_Activity_. Using the entries below, write out the line with "camera: 35 degrees left, 10 degrees up", the line with "(509, 502) = (745, 501): green", and every line in between, exactly as each is written.

_Provided entries_.
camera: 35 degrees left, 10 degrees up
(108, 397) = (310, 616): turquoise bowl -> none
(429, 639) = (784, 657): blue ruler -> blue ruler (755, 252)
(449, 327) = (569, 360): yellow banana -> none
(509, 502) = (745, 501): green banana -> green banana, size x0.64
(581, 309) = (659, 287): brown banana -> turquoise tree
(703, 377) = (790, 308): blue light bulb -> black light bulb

---

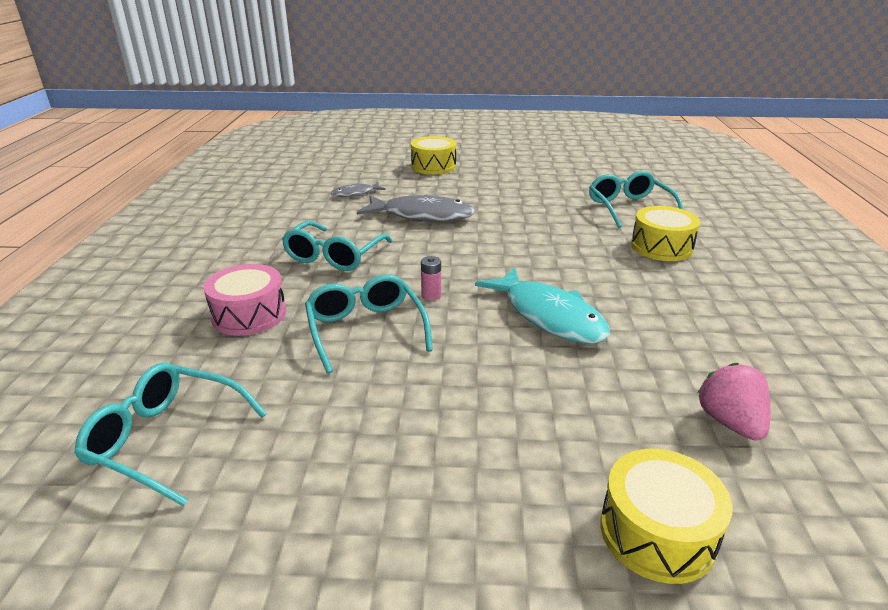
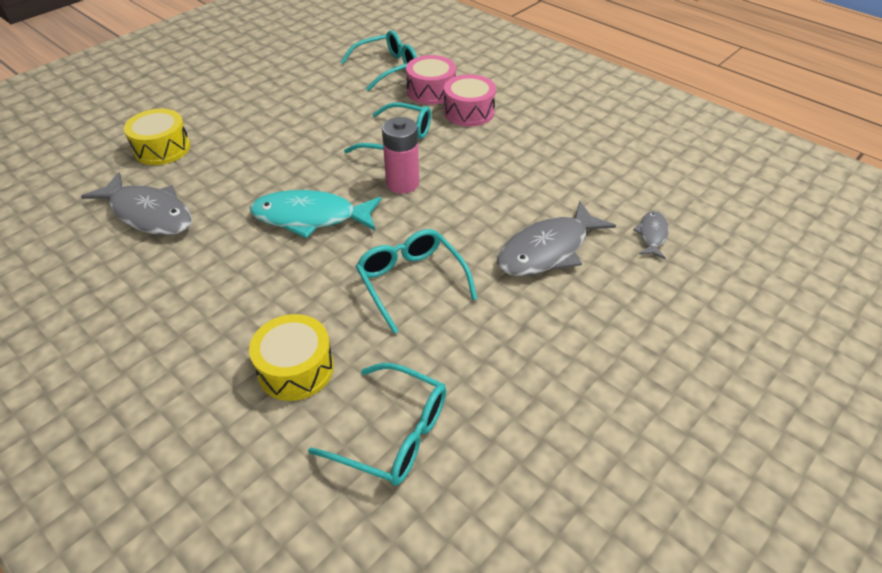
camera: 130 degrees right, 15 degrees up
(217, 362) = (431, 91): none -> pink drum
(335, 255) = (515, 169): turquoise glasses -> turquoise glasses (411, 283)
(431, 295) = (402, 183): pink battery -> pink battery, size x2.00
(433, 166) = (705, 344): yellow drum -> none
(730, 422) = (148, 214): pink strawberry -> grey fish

--

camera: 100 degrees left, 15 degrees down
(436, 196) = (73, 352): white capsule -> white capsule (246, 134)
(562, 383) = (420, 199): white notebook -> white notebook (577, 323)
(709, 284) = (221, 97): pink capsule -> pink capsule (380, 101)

_Written response_.
camera: 35 degrees left, 10 degrees up
(108, 397) = (310, 616): turquoise bowl -> none
(429, 639) = (784, 657): blue ruler -> blue ruler (755, 252)
(449, 327) = (569, 360): yellow banana -> none
(509, 502) = (745, 501): green banana -> green banana, size x0.64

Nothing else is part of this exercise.